* **Exercise details**:
Nothing but the lines from the one containing "black round brick N9" through the end of the entries should be set down, each exactly as written.

* **Material for this task**:
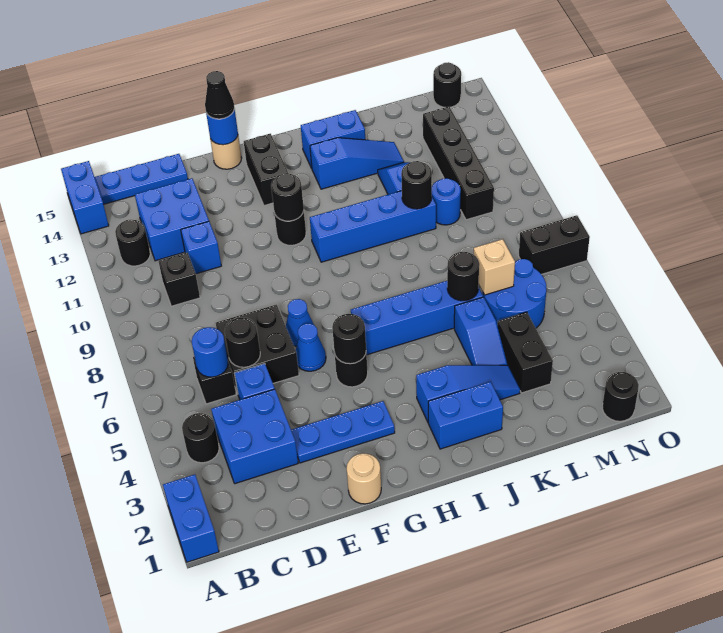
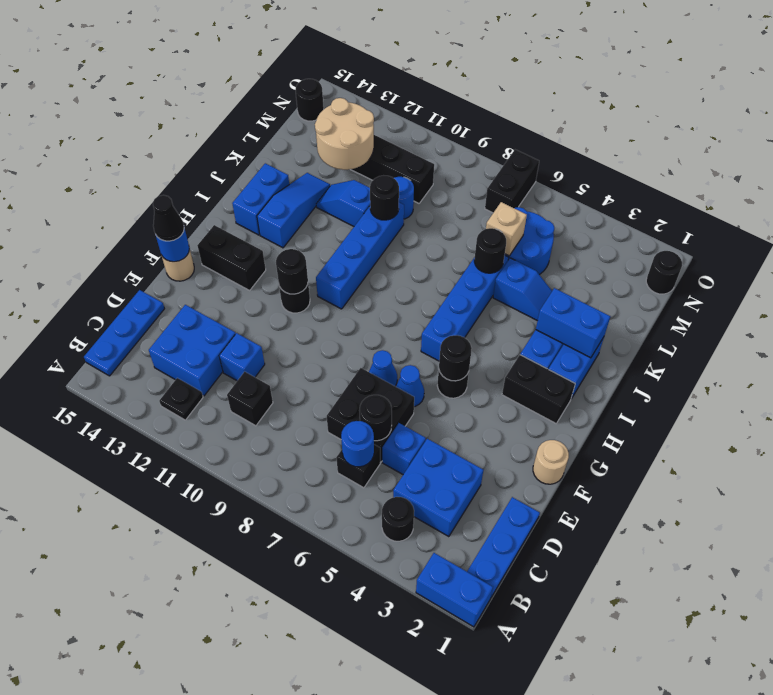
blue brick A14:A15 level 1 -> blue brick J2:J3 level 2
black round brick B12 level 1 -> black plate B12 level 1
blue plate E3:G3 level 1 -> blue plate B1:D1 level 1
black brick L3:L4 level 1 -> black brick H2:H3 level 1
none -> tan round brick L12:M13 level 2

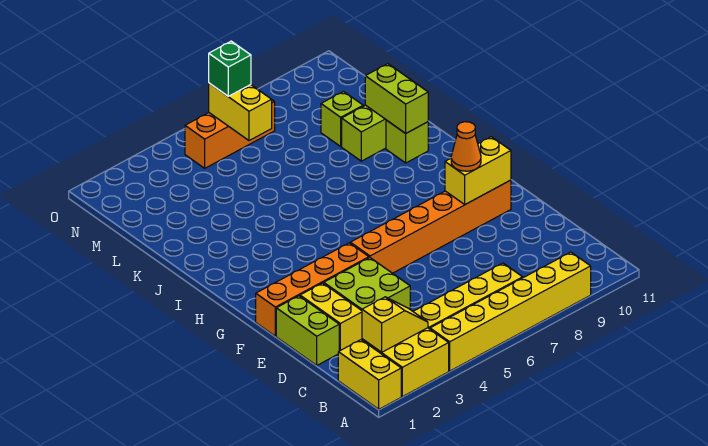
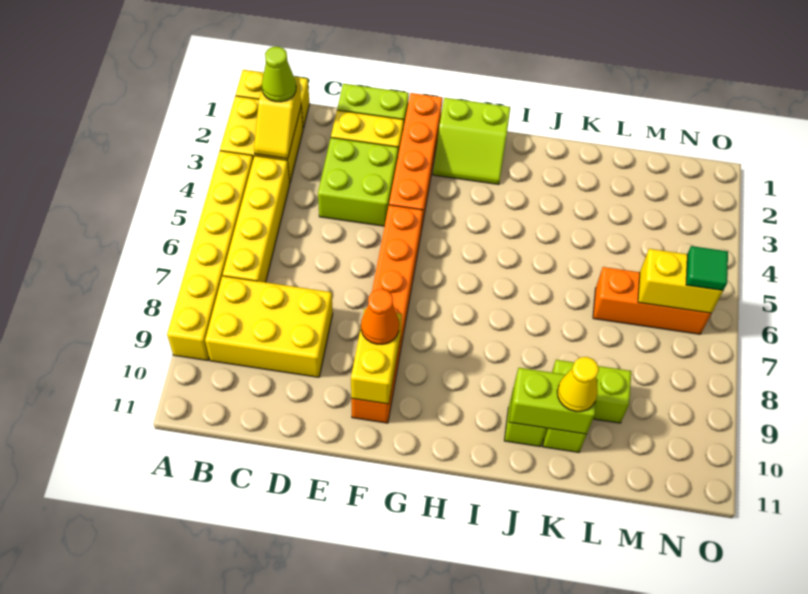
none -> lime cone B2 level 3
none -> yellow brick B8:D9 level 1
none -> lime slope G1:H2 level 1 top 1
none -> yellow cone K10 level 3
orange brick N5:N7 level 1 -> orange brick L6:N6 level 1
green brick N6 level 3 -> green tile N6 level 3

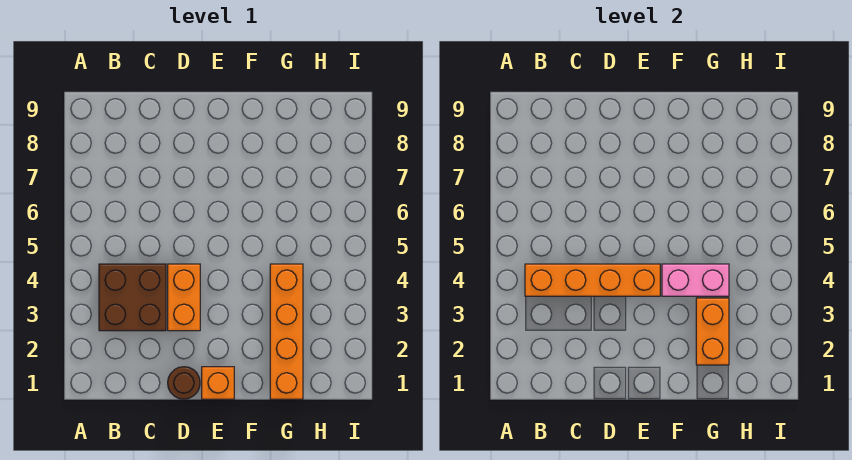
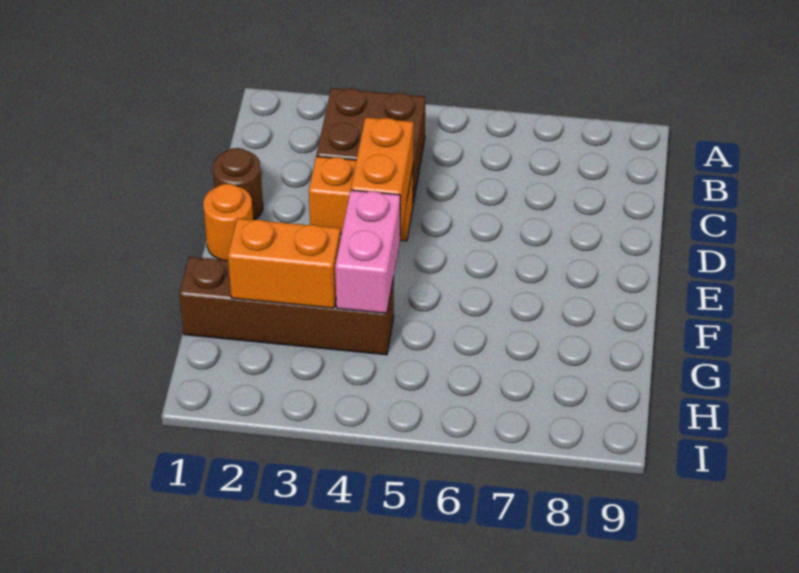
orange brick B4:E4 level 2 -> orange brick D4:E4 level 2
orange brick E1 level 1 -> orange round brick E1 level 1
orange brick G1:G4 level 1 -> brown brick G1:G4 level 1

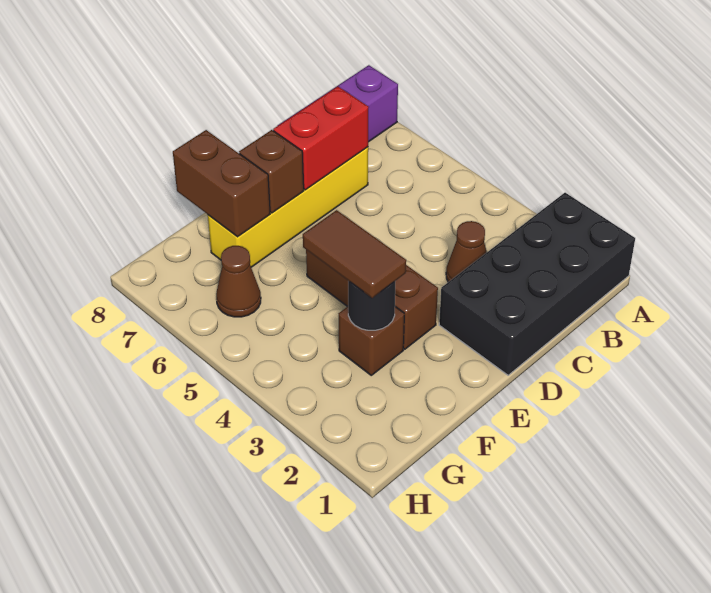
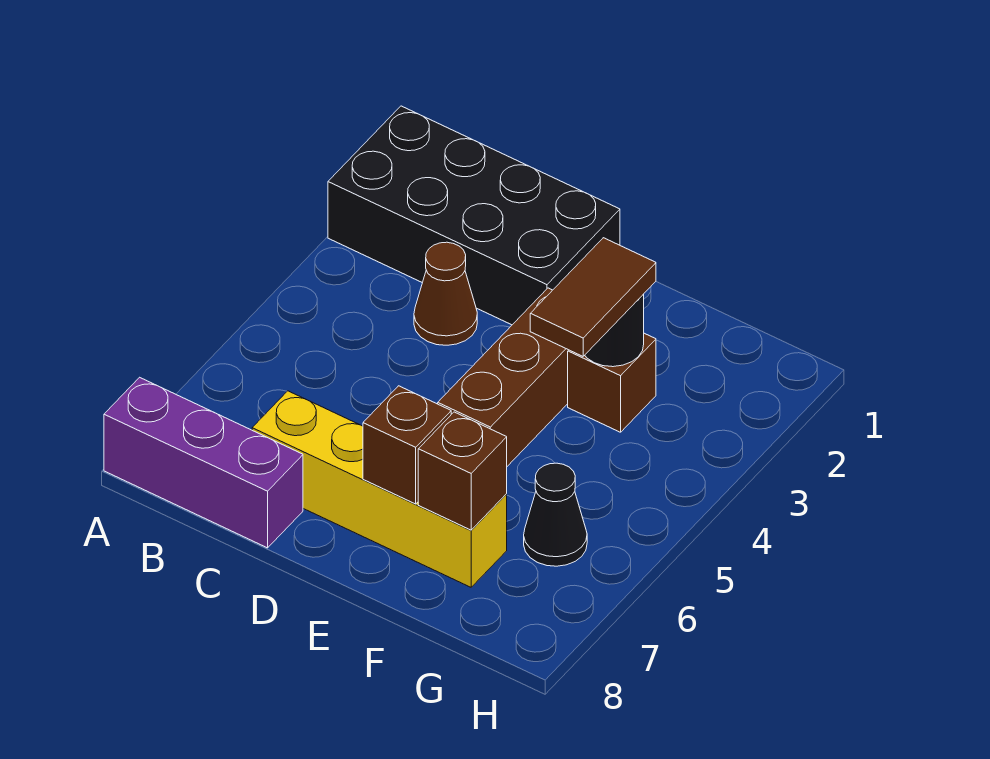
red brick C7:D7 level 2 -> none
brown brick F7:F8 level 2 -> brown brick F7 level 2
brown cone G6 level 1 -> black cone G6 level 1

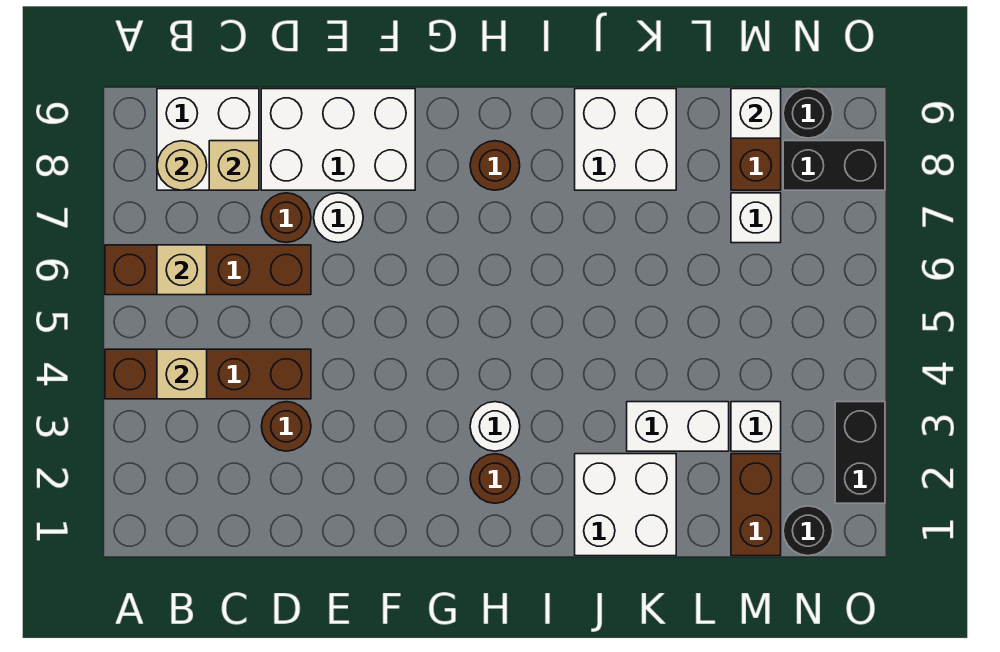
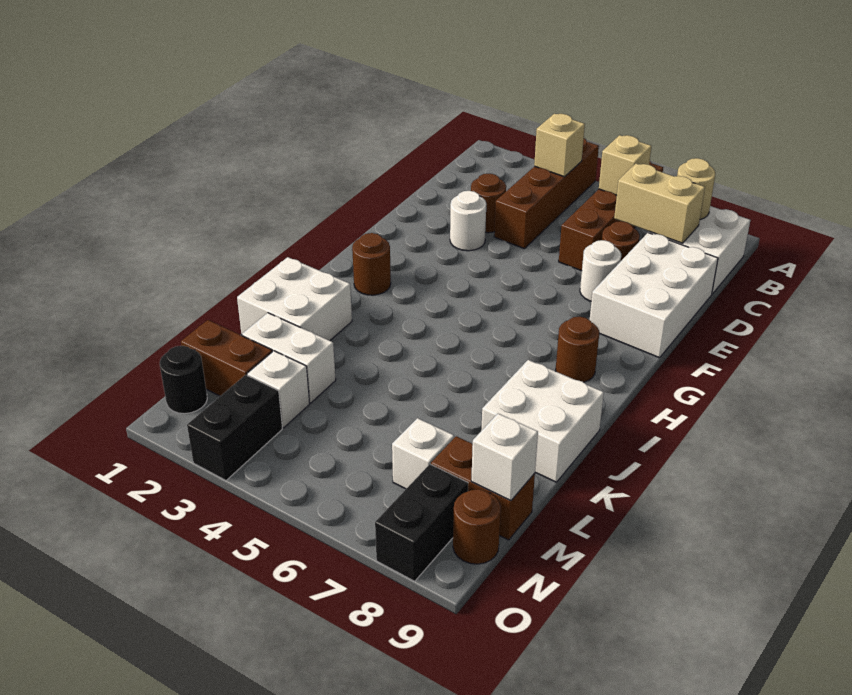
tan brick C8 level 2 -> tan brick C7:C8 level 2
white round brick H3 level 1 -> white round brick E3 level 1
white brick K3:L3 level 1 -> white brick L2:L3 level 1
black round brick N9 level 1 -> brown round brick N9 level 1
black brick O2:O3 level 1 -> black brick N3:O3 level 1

* **Your response**:
black round brick N9 level 1 -> brown round brick N9 level 1
black brick O2:O3 level 1 -> black brick N3:O3 level 1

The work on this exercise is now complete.